Top of PROVIDED DATA

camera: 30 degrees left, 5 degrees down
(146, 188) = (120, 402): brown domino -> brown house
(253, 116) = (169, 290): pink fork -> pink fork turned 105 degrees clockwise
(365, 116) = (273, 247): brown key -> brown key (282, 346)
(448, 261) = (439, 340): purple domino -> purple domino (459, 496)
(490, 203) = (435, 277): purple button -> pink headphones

Bottom of PROVIDED DATA
Top of PROVIDED DATA

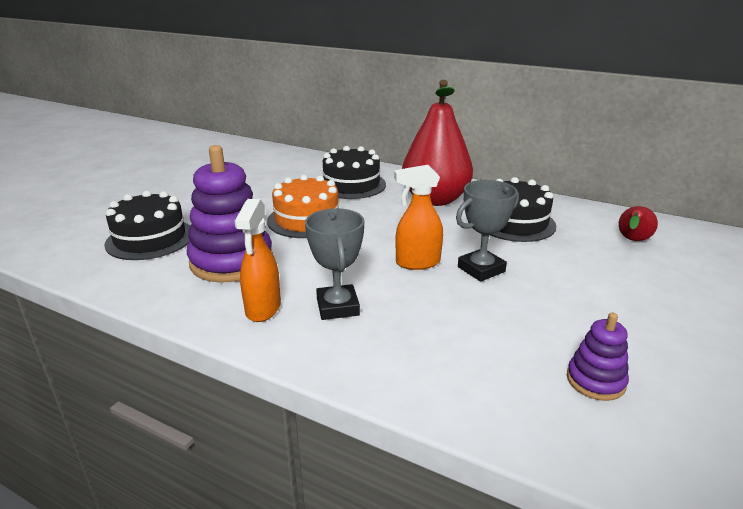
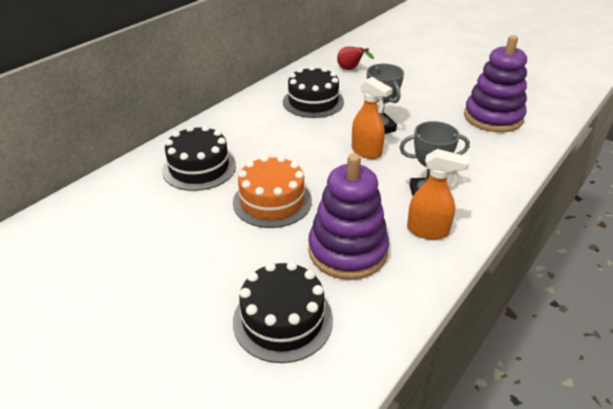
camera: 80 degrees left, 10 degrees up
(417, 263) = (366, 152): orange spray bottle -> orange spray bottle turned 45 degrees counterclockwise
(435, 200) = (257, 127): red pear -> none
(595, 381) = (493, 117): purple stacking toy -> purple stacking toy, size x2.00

Bottom of PROVIDED DATA

## AIM OF THE EXERCISE
Starting at the line that has "camera: 30 degrees left, 5 degrees down" in the records above, restate word for word every line until the one that has "(490, 203) = (435, 277): purple", and include that one as well.

## FINISHED EXERCISE
camera: 30 degrees left, 5 degrees down
(146, 188) = (120, 402): brown domino -> brown house
(253, 116) = (169, 290): pink fork -> pink fork turned 105 degrees clockwise
(365, 116) = (273, 247): brown key -> brown key (282, 346)
(448, 261) = (439, 340): purple domino -> purple domino (459, 496)
(490, 203) = (435, 277): purple button -> pink headphones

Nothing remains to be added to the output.